# [What is required]
Below are entries; copy exactly the lines from the one with "(338, 159) = (260, 181): black" through the one with "(503, 300) = (480, 309): none -> orange brush", both included, and leave out the rest.

# [Records for the exercise]
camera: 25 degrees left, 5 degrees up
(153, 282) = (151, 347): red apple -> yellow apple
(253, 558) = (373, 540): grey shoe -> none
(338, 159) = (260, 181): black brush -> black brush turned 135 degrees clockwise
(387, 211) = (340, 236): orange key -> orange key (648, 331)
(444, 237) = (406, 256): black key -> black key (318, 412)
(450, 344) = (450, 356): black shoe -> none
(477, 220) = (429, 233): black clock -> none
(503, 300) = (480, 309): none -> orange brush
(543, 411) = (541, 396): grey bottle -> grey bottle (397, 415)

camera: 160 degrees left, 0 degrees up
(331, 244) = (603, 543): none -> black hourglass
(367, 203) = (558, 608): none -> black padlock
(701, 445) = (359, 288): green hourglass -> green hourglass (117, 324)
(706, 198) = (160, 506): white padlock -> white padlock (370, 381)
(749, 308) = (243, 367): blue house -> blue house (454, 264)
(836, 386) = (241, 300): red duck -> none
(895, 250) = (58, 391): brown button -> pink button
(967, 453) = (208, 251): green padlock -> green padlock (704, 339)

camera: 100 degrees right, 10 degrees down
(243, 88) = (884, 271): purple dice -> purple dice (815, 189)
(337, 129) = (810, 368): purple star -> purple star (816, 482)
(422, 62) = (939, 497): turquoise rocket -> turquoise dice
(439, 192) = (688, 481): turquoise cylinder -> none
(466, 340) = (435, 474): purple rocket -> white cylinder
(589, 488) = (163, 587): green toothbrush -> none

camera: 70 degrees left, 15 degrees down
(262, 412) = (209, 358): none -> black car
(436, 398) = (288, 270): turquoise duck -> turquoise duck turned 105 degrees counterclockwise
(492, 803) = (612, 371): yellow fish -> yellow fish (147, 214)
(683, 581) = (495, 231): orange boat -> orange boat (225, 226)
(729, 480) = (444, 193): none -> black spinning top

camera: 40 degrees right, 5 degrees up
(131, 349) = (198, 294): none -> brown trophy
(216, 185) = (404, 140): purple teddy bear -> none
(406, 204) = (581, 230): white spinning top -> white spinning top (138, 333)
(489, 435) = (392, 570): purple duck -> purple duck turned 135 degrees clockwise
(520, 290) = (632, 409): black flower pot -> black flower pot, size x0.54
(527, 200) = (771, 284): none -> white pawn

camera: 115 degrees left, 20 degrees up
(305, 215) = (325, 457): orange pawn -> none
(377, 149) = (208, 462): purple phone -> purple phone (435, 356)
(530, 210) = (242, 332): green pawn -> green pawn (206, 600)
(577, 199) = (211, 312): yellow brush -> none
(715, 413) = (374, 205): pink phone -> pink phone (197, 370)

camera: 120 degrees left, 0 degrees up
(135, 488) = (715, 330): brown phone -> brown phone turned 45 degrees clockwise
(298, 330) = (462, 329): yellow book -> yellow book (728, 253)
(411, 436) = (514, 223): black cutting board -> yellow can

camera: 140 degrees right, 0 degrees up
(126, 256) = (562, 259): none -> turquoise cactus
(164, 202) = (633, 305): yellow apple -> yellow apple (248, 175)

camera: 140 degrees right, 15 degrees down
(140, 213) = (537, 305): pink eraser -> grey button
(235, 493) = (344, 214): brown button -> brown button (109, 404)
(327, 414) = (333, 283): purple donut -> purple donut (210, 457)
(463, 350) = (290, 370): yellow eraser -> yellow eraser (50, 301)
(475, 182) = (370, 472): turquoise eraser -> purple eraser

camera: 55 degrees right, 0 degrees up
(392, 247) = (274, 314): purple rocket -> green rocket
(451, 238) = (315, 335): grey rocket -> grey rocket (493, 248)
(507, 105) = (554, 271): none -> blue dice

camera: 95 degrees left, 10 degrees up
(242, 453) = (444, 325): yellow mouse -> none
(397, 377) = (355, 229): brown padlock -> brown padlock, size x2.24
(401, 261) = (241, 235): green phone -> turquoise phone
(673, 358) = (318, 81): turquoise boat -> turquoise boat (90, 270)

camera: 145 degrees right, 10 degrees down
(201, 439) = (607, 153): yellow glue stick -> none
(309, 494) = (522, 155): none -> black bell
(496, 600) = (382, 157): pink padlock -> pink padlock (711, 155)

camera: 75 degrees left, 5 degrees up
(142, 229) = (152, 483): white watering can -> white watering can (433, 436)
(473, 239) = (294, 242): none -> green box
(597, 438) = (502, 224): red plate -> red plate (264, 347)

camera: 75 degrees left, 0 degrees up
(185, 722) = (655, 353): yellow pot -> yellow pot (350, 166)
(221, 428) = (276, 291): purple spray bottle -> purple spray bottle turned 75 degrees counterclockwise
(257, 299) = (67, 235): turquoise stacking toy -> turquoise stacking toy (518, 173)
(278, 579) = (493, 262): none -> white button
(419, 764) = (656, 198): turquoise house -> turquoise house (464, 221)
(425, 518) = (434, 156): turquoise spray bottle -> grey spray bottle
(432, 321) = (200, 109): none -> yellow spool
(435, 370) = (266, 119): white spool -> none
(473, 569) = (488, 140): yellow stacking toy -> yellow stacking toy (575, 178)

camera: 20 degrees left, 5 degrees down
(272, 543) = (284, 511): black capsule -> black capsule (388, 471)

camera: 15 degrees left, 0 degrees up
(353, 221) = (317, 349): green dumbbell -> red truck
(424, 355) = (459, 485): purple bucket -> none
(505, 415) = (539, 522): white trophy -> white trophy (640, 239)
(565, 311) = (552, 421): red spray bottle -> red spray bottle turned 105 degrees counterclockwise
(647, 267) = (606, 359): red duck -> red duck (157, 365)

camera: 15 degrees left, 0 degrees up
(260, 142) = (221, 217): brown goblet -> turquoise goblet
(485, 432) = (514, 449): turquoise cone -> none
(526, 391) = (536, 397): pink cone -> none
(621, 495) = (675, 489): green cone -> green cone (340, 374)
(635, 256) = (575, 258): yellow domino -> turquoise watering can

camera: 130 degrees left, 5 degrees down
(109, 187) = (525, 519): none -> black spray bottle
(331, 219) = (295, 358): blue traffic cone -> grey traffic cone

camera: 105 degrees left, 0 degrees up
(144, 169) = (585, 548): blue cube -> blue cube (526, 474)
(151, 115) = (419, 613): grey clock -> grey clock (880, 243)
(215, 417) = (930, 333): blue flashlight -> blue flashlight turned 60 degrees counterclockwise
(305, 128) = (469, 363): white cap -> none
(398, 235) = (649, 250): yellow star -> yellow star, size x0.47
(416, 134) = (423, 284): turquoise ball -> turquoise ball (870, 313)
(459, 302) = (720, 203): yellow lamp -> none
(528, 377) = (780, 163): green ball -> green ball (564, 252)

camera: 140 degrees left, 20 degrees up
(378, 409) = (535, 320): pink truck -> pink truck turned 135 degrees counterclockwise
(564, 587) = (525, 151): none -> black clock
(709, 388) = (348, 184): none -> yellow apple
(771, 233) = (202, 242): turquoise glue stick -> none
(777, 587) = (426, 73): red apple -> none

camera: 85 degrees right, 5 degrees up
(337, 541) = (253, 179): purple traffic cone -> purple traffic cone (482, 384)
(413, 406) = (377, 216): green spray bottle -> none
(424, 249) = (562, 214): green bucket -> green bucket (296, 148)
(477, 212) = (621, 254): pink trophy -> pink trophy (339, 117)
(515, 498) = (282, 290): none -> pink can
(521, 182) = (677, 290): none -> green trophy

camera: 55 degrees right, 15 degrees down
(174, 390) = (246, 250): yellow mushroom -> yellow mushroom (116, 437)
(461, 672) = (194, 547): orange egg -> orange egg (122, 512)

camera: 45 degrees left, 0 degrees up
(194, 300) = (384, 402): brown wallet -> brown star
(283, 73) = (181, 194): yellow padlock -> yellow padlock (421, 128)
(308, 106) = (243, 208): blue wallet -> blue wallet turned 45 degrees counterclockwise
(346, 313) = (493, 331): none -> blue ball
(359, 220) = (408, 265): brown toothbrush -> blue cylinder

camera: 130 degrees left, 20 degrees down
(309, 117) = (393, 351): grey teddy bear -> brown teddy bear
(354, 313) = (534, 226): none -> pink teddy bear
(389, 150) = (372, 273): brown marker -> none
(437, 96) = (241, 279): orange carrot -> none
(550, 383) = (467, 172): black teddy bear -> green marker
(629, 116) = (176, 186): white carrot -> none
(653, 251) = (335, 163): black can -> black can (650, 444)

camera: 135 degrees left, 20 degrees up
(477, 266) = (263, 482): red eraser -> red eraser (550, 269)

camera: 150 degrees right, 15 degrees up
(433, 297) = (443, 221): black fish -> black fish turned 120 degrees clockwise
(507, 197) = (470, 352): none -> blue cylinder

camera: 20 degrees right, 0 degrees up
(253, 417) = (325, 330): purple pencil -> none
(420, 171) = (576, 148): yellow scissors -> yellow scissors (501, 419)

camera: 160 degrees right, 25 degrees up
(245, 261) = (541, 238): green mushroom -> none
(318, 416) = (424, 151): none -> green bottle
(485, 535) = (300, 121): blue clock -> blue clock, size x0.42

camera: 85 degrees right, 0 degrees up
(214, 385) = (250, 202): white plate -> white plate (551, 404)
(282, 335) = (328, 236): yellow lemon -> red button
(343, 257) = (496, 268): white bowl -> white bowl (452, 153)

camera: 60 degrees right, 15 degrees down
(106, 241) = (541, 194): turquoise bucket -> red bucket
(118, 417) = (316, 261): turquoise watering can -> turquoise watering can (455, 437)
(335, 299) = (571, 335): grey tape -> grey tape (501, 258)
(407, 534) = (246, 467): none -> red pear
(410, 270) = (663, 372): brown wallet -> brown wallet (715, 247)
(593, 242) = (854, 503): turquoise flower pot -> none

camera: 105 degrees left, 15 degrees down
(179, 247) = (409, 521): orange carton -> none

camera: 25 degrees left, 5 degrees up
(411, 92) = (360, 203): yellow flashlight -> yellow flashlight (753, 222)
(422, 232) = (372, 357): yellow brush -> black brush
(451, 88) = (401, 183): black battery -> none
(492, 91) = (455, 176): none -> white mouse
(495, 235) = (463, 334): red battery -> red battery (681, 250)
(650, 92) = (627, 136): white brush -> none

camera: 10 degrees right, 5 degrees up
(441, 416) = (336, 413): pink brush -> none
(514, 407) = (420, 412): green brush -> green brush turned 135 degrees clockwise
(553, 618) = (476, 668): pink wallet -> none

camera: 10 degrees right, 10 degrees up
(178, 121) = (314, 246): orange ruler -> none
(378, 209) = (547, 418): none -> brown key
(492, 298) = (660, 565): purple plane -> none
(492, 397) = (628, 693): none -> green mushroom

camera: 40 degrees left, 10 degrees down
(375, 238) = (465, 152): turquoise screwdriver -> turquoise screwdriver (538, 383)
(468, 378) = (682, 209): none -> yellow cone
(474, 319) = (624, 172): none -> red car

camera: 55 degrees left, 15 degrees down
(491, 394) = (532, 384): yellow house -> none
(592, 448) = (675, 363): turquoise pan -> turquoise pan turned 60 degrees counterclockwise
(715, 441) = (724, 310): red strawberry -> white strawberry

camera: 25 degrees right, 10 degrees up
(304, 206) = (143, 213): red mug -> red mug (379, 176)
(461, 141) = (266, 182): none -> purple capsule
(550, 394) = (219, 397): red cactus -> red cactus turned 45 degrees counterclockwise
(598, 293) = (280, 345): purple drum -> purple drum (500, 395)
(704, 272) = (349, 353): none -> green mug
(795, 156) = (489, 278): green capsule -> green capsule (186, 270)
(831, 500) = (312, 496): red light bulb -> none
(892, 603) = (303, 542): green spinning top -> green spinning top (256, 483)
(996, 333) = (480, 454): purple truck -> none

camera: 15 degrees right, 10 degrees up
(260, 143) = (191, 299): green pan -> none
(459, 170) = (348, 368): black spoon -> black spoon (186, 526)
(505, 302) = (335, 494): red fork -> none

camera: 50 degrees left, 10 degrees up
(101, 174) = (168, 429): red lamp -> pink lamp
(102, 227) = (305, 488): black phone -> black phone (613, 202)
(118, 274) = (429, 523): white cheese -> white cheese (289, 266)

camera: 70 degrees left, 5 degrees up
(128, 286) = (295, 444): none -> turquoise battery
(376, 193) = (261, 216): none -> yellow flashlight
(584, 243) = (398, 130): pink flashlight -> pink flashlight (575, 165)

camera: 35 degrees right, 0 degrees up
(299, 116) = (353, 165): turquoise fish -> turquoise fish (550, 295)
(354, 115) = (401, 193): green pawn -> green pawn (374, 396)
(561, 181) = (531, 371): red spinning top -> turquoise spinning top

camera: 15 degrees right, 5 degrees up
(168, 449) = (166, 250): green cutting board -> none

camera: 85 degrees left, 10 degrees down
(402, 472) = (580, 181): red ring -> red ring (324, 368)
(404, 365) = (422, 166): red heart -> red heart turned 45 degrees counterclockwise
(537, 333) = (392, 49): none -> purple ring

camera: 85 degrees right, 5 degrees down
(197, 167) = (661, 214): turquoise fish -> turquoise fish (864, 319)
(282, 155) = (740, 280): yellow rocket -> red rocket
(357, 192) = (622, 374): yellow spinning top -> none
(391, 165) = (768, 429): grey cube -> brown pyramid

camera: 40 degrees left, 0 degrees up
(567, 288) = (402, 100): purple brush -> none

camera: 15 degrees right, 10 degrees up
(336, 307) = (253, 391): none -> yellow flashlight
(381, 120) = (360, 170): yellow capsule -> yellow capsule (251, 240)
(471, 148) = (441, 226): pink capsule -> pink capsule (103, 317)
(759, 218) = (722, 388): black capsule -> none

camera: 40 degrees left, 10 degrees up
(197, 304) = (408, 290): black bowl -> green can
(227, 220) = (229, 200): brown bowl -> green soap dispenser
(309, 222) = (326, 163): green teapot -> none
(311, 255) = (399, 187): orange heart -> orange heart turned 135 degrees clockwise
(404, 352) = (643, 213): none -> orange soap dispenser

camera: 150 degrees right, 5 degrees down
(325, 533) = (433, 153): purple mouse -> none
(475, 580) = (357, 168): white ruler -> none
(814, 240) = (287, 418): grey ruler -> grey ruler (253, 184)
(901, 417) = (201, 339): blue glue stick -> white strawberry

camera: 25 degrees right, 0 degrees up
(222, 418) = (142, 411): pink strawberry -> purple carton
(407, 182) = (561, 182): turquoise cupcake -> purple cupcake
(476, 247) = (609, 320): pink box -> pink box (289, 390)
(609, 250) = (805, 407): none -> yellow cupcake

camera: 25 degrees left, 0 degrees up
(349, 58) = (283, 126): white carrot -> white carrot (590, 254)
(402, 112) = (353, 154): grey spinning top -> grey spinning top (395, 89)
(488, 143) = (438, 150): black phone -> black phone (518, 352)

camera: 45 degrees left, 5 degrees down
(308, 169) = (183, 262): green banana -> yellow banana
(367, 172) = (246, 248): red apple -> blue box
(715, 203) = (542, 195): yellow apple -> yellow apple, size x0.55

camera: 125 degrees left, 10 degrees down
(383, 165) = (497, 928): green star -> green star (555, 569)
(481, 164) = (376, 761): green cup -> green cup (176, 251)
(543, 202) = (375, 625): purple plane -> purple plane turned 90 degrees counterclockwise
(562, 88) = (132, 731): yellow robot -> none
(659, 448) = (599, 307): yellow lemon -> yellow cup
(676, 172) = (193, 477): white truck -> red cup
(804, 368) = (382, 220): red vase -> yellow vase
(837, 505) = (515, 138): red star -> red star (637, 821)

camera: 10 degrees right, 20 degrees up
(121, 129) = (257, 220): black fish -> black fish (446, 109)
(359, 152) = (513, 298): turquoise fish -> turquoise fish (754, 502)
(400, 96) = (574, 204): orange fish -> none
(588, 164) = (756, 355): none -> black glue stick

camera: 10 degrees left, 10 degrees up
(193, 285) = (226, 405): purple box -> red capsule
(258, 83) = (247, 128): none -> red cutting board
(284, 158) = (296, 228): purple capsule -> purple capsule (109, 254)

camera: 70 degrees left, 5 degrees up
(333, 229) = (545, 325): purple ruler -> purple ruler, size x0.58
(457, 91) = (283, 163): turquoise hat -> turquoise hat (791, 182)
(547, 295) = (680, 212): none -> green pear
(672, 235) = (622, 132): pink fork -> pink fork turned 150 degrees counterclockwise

# [Response for this exercise]
(338, 159) = (260, 181): black brush -> black brush turned 135 degrees clockwise
(387, 211) = (340, 236): orange key -> orange key (648, 331)
(444, 237) = (406, 256): black key -> black key (318, 412)
(450, 344) = (450, 356): black shoe -> none
(477, 220) = (429, 233): black clock -> none
(503, 300) = (480, 309): none -> orange brush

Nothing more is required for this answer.